_Task to carry out_.
Everything in the entries below except the pictures must be returned exactly.

--*--

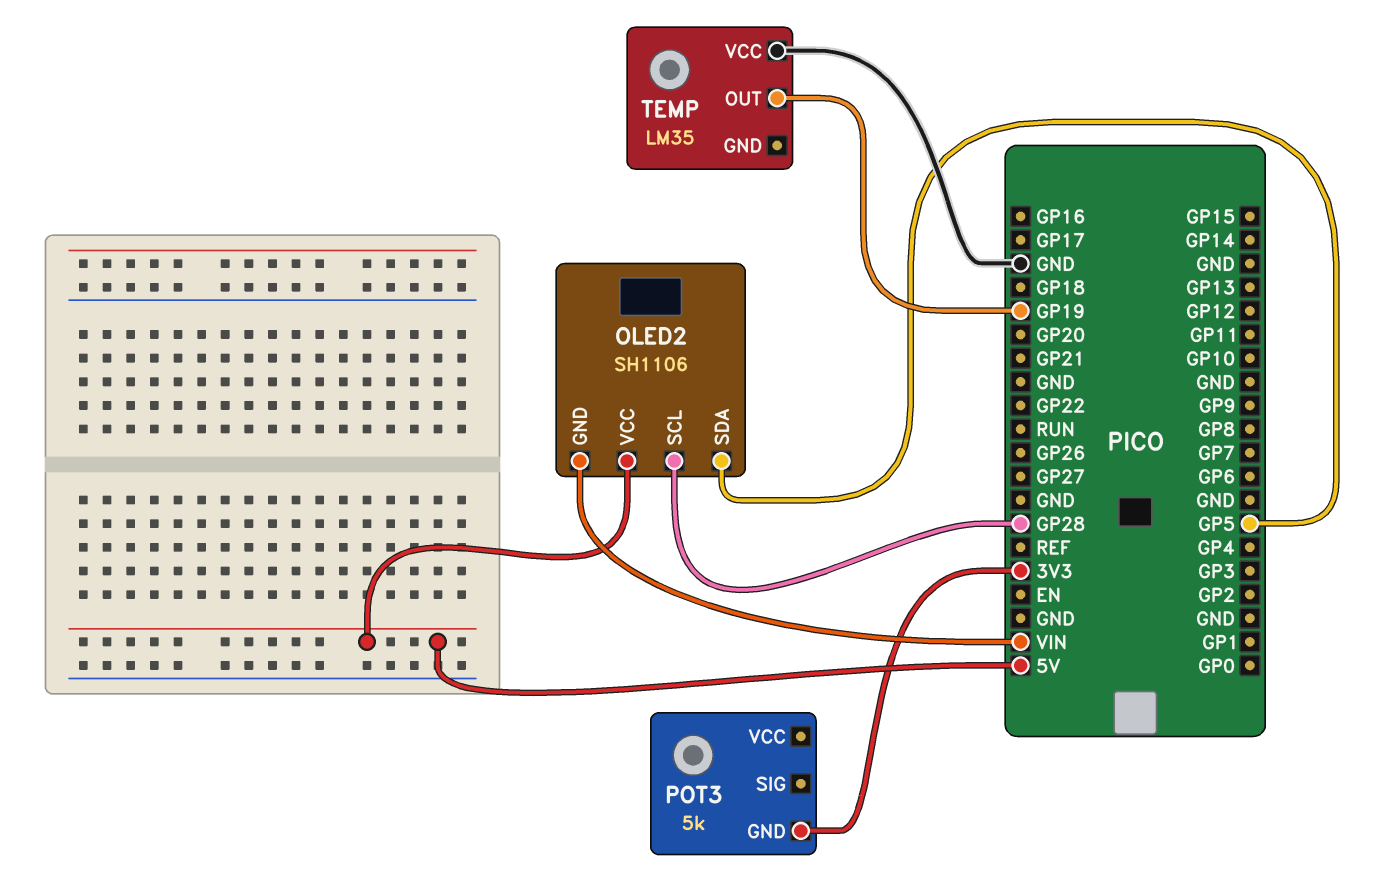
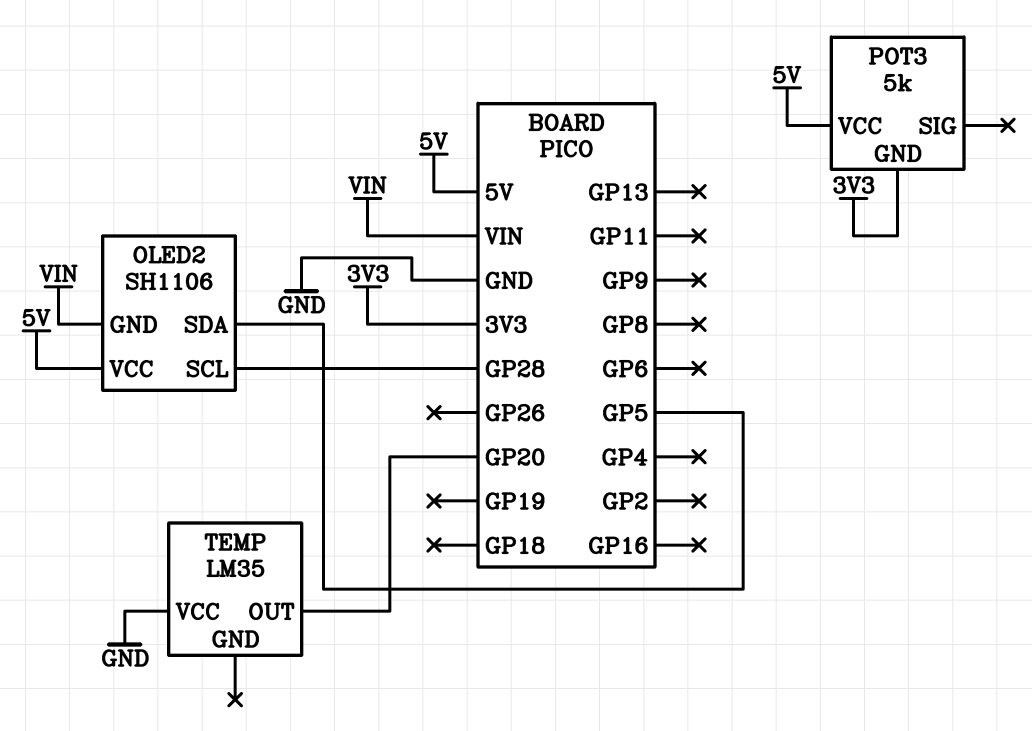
POT3 pin VCC: none -> 5V
TEMP pin OUT: GP19 -> GP20

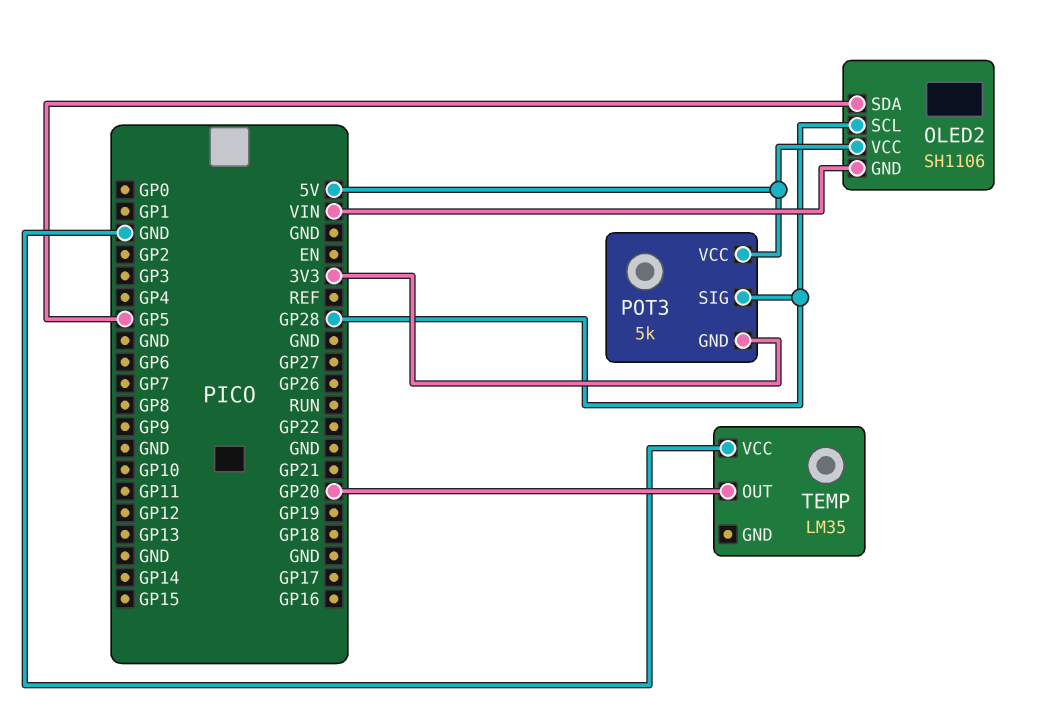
POT3 pin SIG: none -> GP28

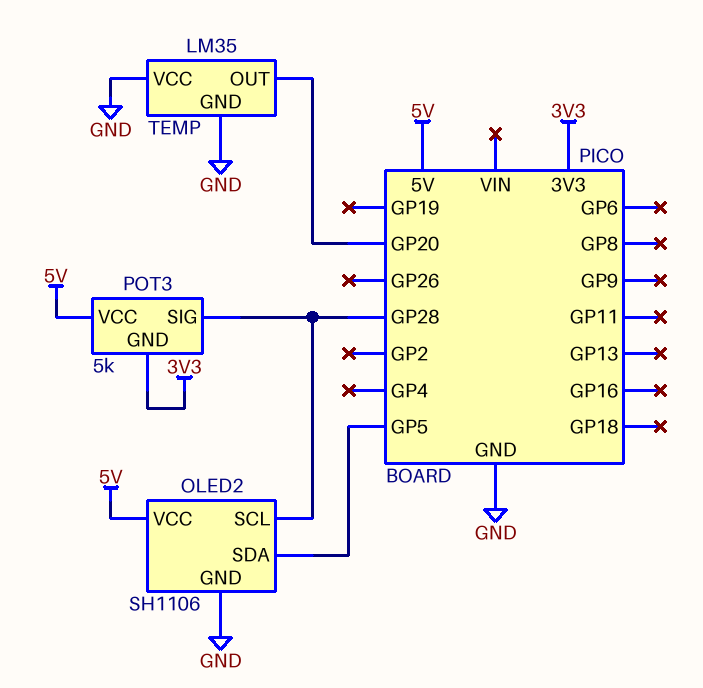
OLED2 pin GND: VIN -> GND
TEMP pin GND: none -> GND

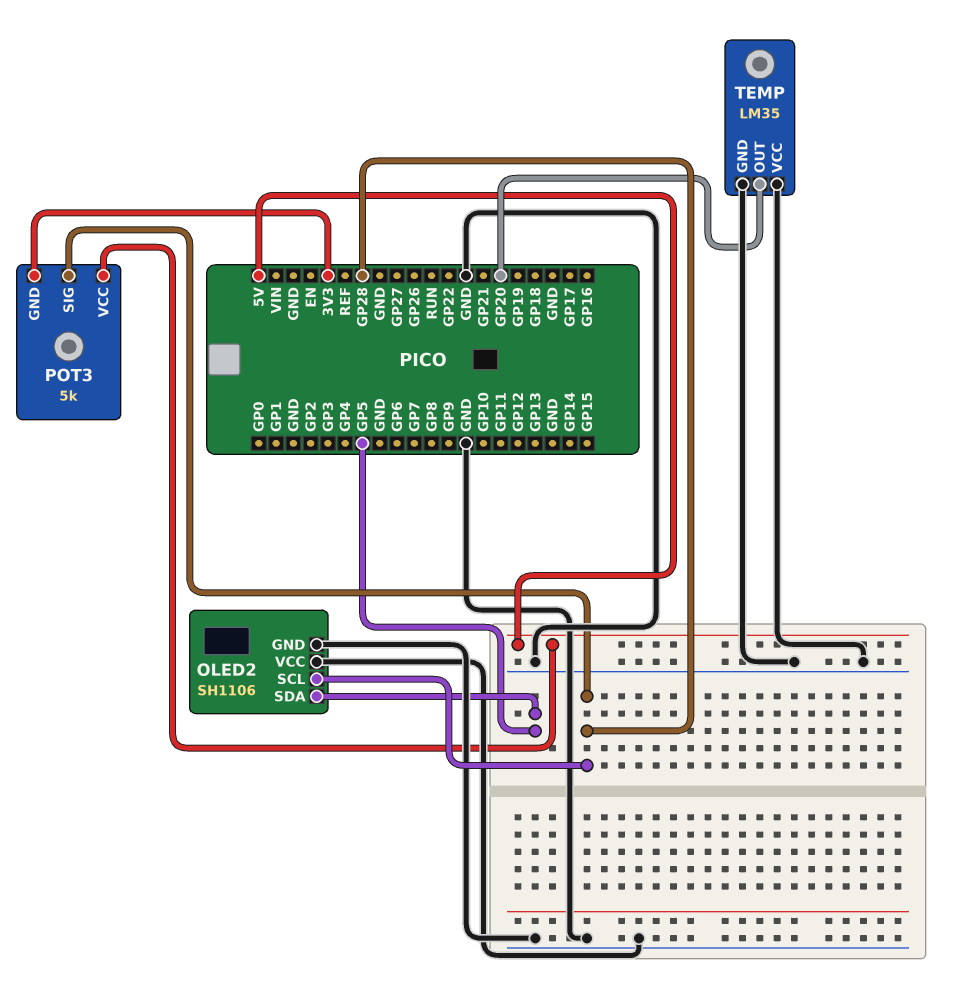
OLED2 pin VCC: 5V -> GND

--*--

_Output_.
POT3 pin VCC: none -> 5V
TEMP pin OUT: GP19 -> GP20

POT3 pin SIG: none -> GP28

OLED2 pin GND: VIN -> GND
TEMP pin GND: none -> GND

OLED2 pin VCC: 5V -> GND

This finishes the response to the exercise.